PROVIDED MATERIAL Start Marker

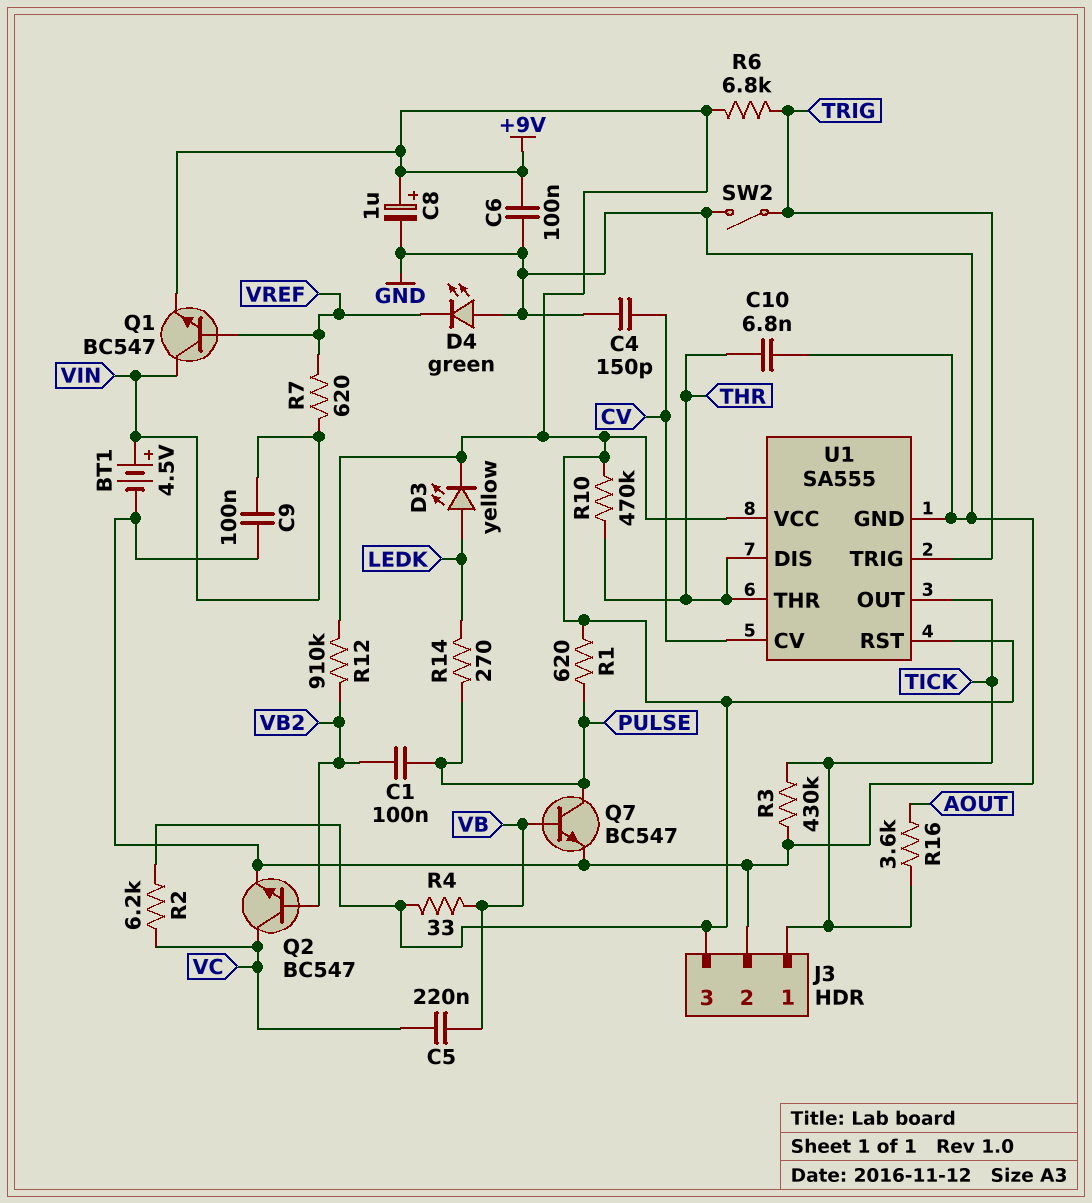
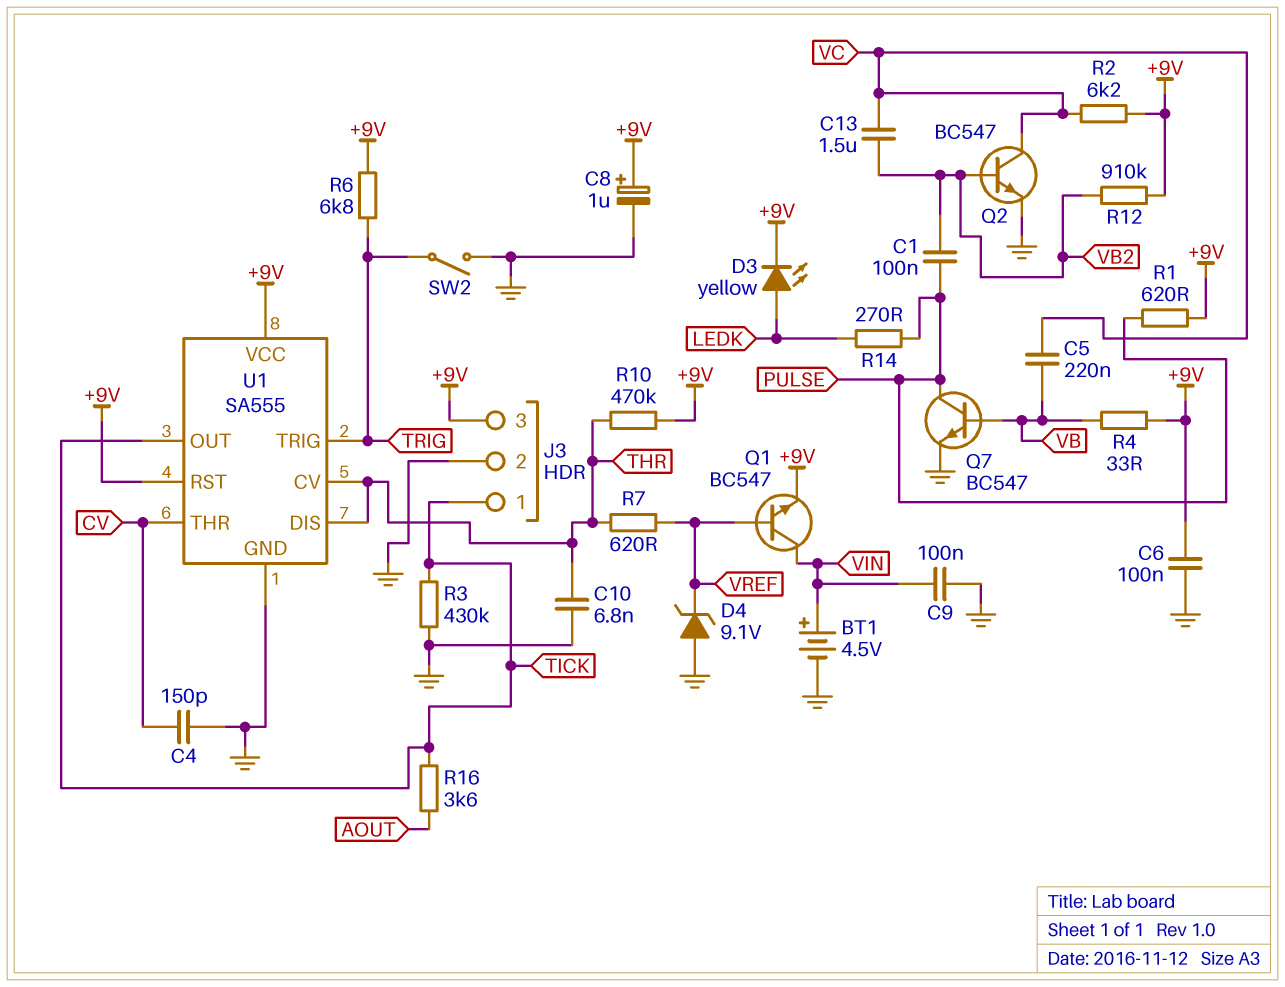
C13: none -> 1.5uF (VB2, VC)
D4: LED green (A GND, K VREF) -> zener 9.1V (A GND, K VREF)
R7: 620 (VIN, VREF) -> 620 (THR, VREF)
U1 pin CV: CV -> THR
U1 pin THR: THR -> CV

PROVIDED MATERIAL End Marker

> EXERCISE INSTRUCTIONS: Where in the listing does the string "VREF" appear? Copy every line that has it.

> ANSWER SPACE:
D4: LED green (A GND, K VREF) -> zener 9.1V (A GND, K VREF)
R7: 620 (VIN, VREF) -> 620 (THR, VREF)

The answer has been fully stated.